Data for analysis →
··········
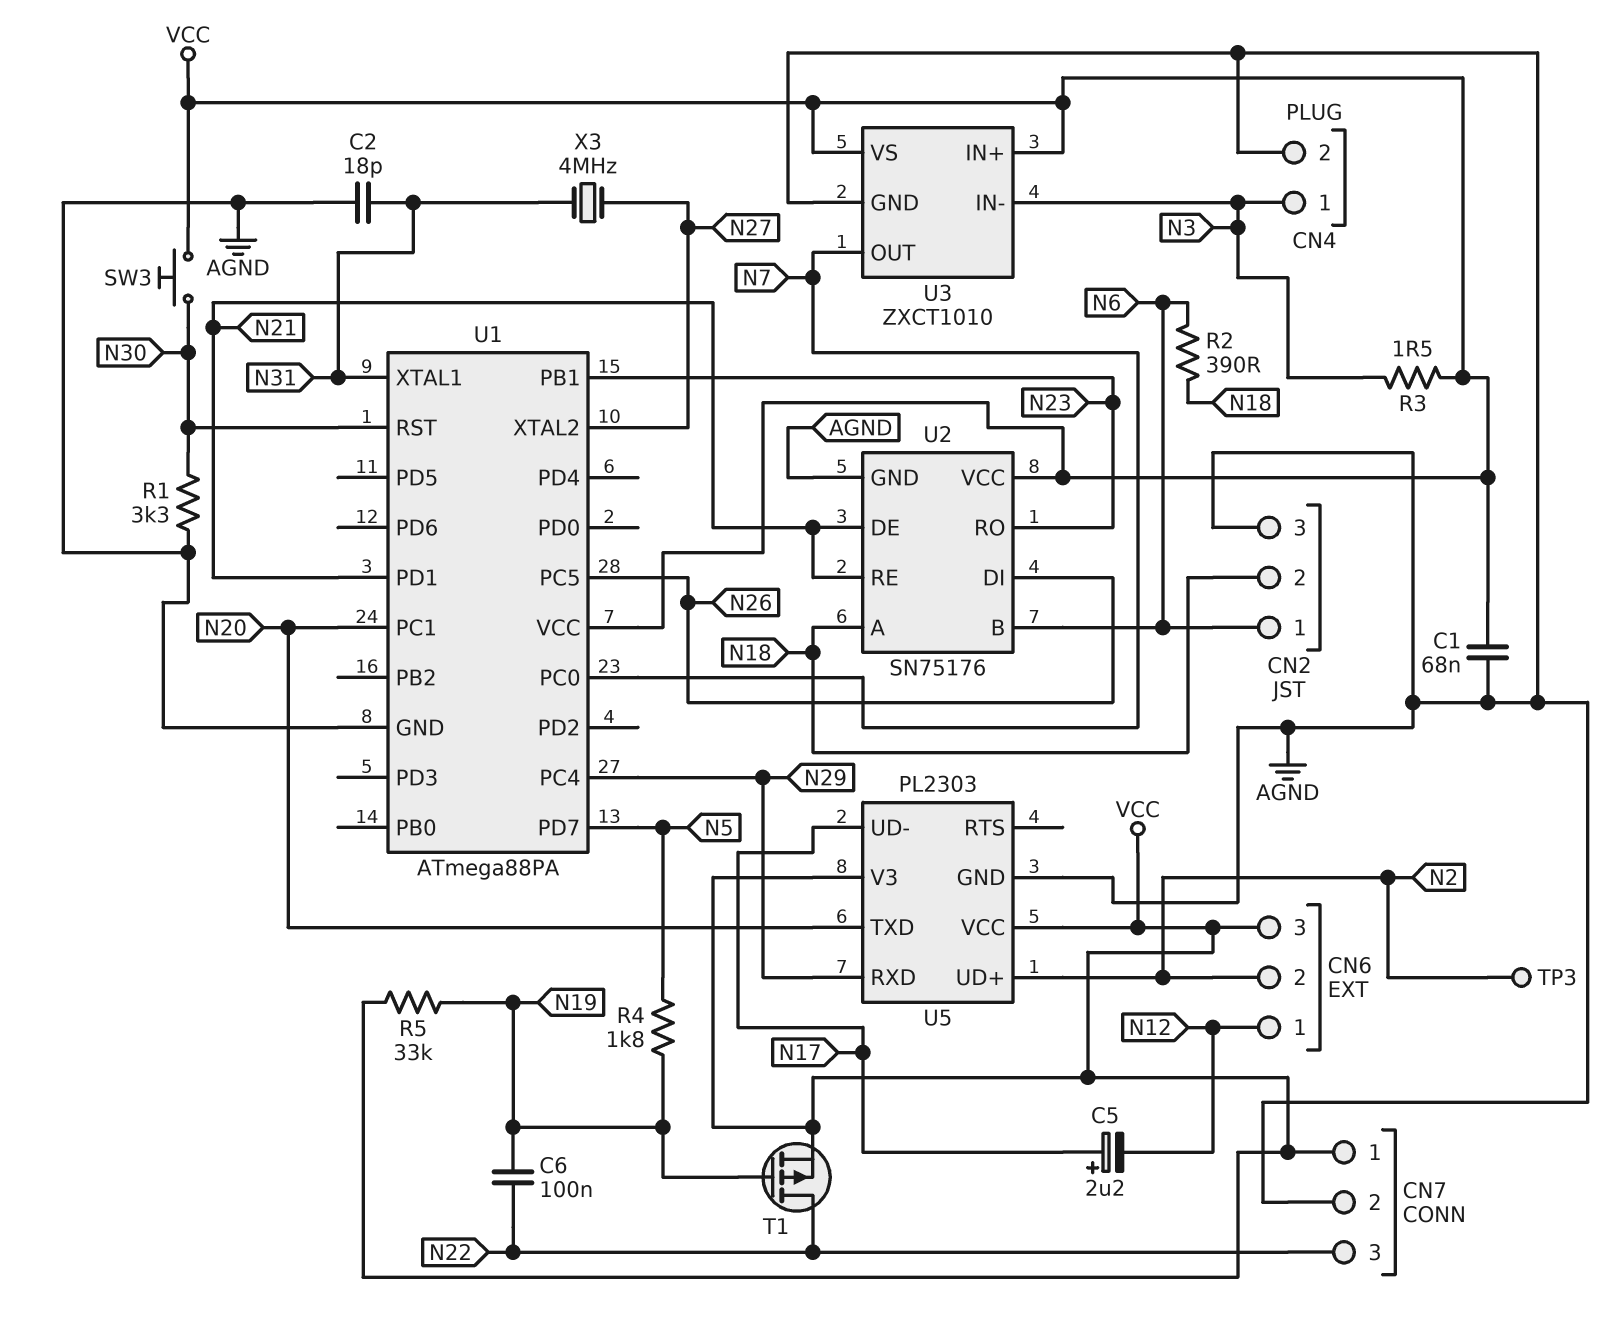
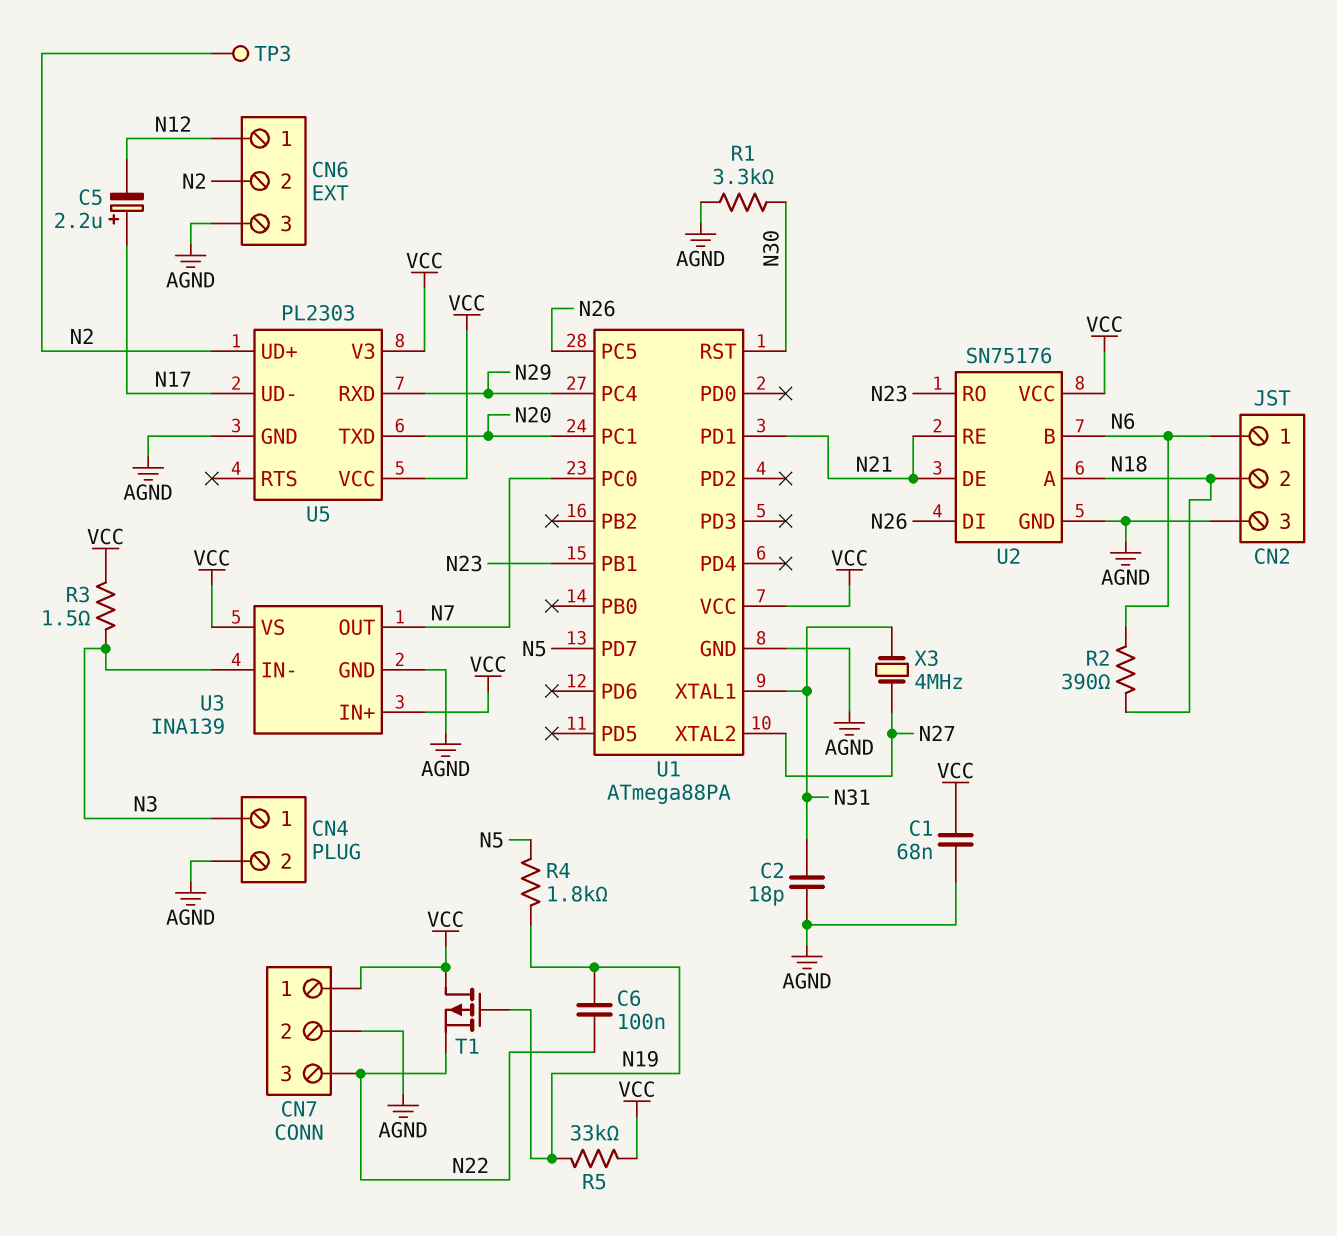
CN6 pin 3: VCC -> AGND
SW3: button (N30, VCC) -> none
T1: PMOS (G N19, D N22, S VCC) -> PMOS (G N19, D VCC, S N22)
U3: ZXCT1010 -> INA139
··········
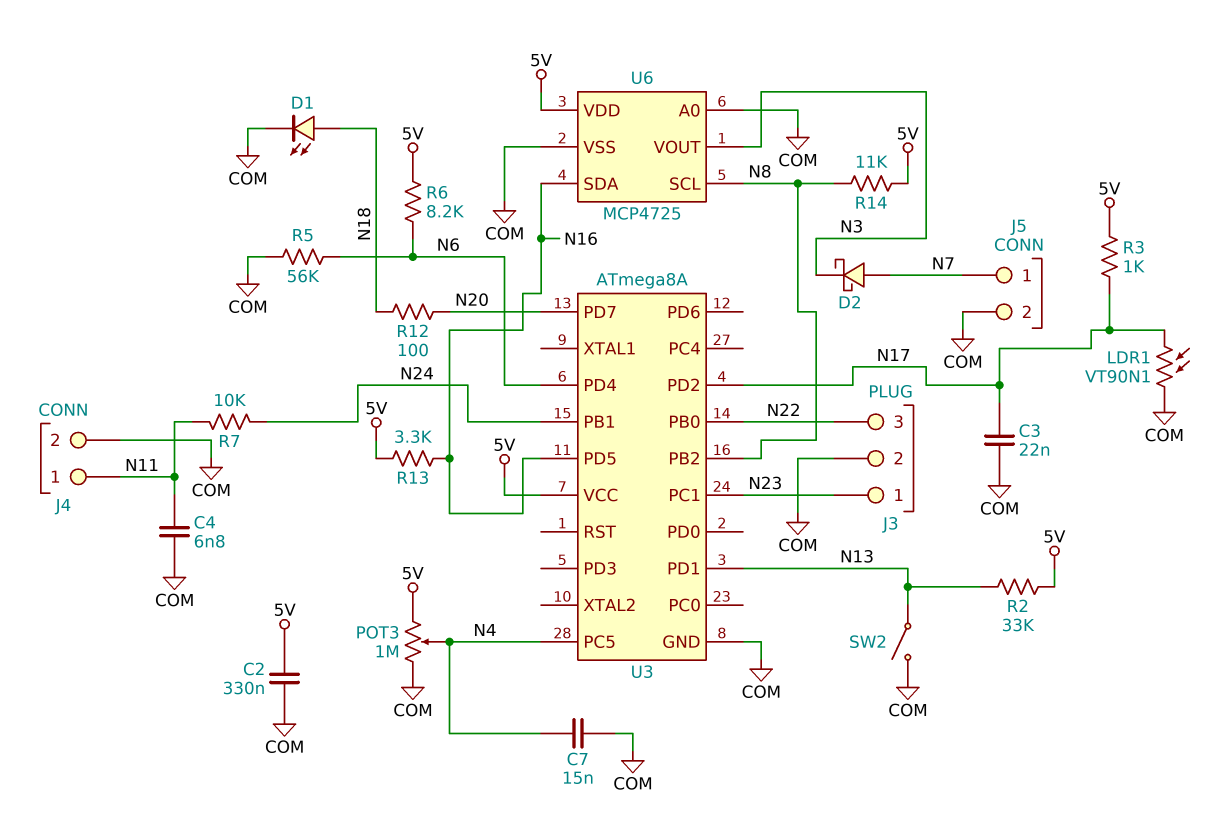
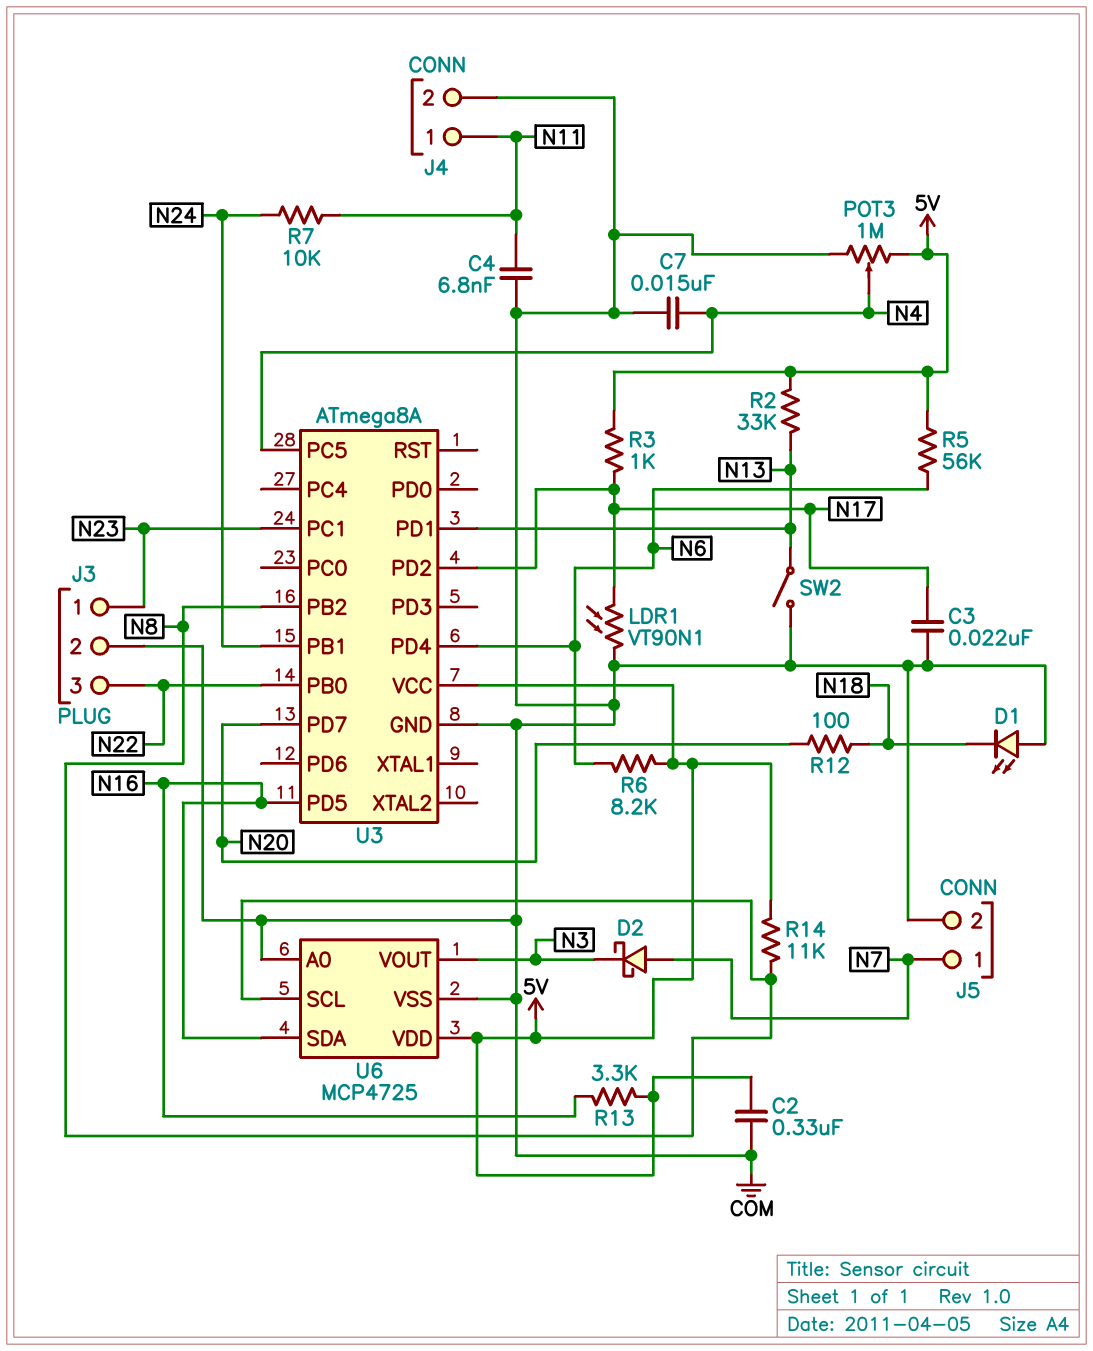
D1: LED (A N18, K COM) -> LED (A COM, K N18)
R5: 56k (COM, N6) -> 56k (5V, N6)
··········
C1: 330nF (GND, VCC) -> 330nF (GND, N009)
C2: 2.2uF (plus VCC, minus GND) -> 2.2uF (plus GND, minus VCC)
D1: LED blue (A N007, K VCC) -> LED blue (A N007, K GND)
··········
Work instructions →
Among the entries above, copy exactly only the lines starting with the one containing "CN6 pin 3: VCC -> AGND" and going through the one containing "U3: ZXCT1010 -> INA139", both ends included.

Solution →
CN6 pin 3: VCC -> AGND
SW3: button (N30, VCC) -> none
T1: PMOS (G N19, D N22, S VCC) -> PMOS (G N19, D VCC, S N22)
U3: ZXCT1010 -> INA139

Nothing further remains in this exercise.